(Given records begins)

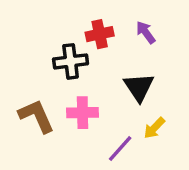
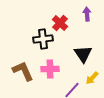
purple arrow: (146, 32) -> (87, 14), moved, turned 32
red cross: (100, 34) -> (60, 23), turned -35

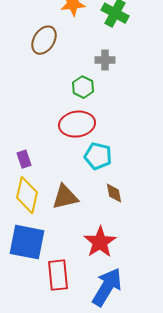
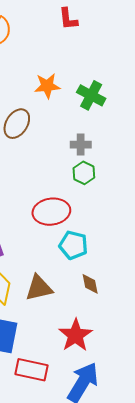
green hexagon: (83, 87) -> (84, 173), moved
red rectangle: (58, 275) -> (31, 370), turned -72

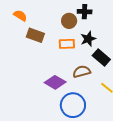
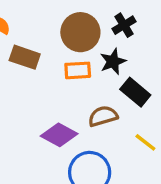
black cross: (85, 12) -> (124, 25), moved, turned -32
brown circle: (69, 21) -> (80, 32), size x1.5

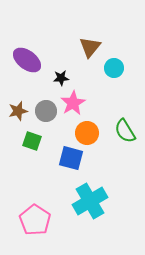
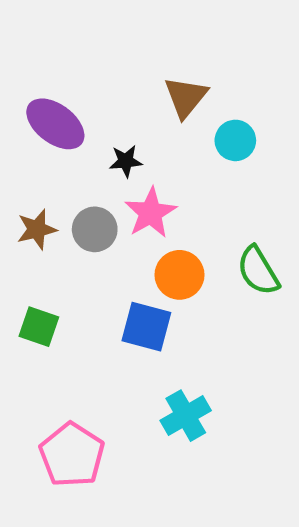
green square: (32, 141) -> (39, 327), moved
cyan cross: (90, 201) -> (186, 416), size x0.7

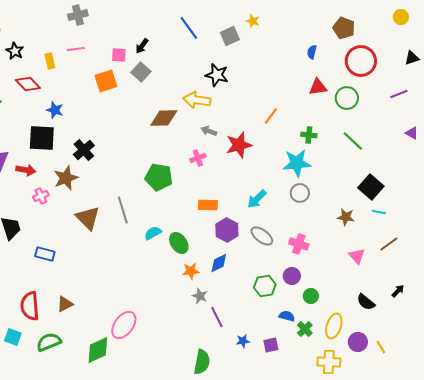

(Given records ends)

What the exercise asks: Work through the entries, filtering for the string "moved", and copy each line that holds it.

Exercise response:
purple arrow: (146, 32) -> (87, 14), moved, turned 32
green hexagon: (83, 87) -> (84, 173), moved
black cross: (85, 12) -> (124, 25), moved, turned -32
green square: (32, 141) -> (39, 327), moved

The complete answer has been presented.